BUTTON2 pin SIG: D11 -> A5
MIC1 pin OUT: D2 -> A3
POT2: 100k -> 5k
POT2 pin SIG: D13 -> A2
--
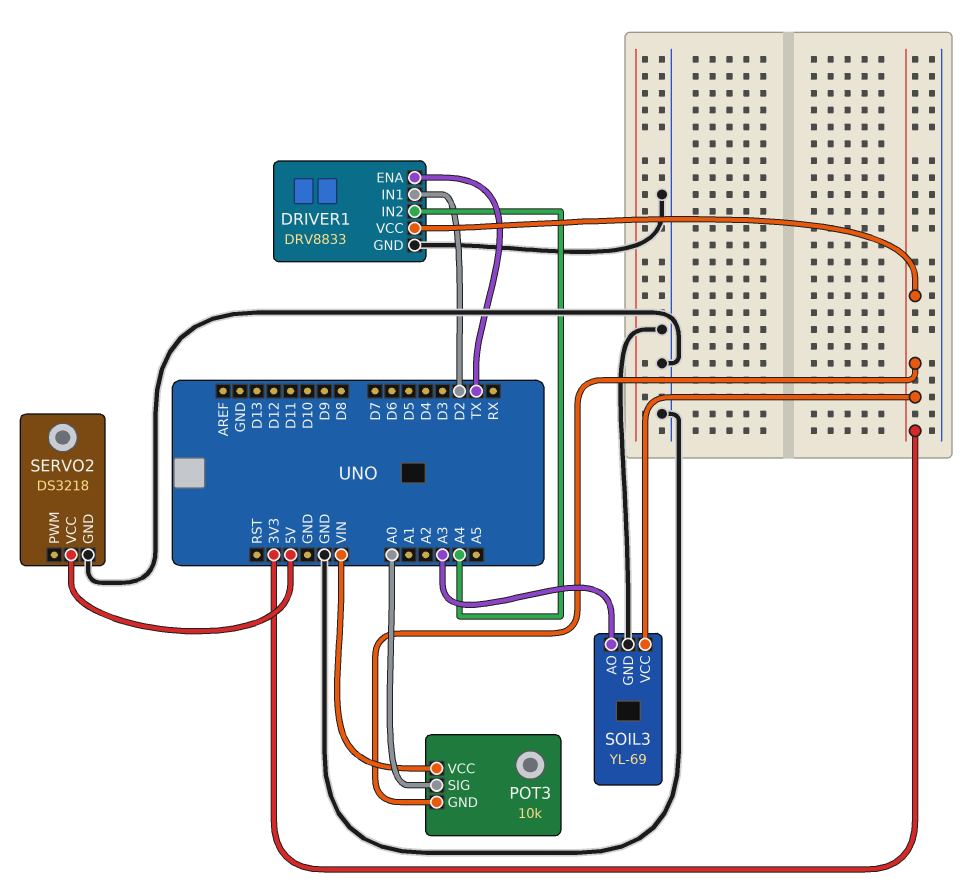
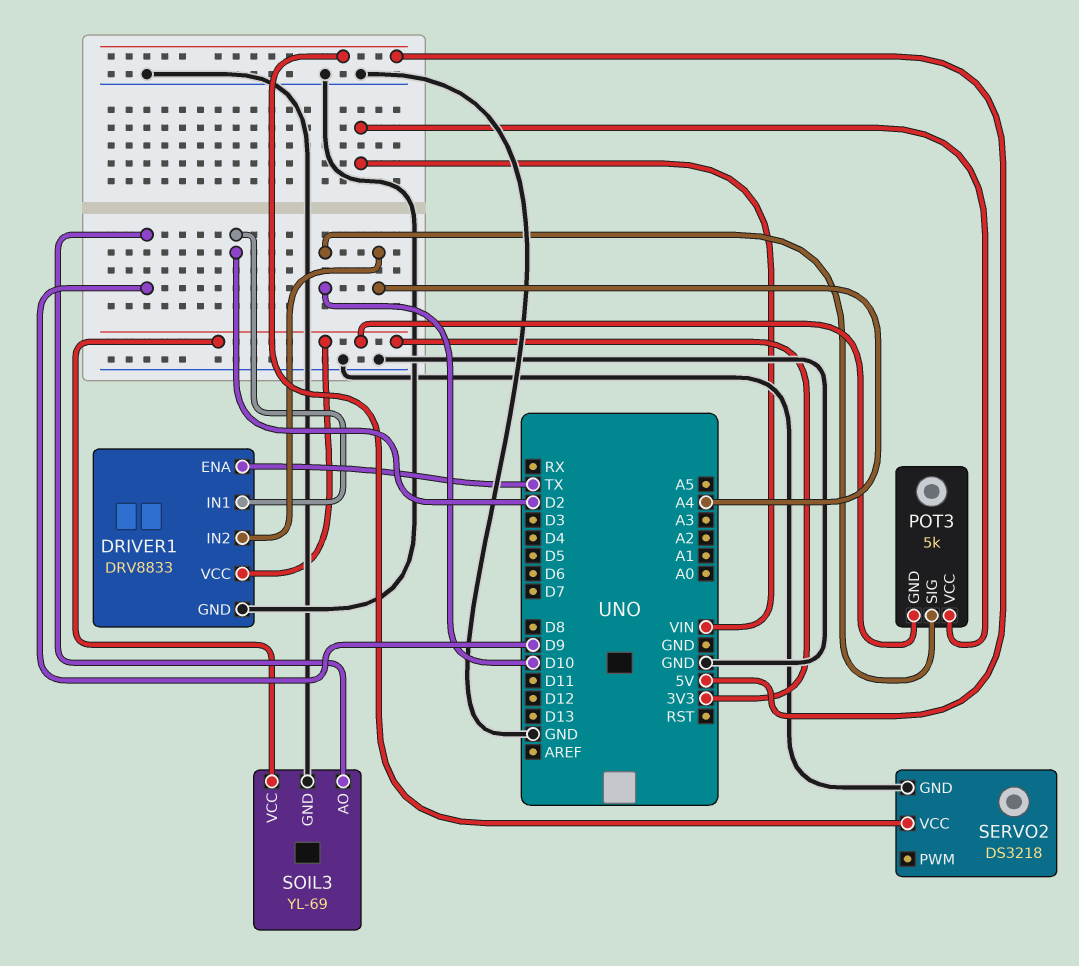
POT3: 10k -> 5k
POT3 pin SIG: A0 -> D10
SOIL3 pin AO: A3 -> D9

Work instruction → Would you output, from the records above, exactly the run of lines that starts at the line containing "BUTTON2 pin SIG: D11 -> A5" and ends at the line containing "POT2 pin SIG: D13 -> A2", and only that run?

Written response →
BUTTON2 pin SIG: D11 -> A5
MIC1 pin OUT: D2 -> A3
POT2: 100k -> 5k
POT2 pin SIG: D13 -> A2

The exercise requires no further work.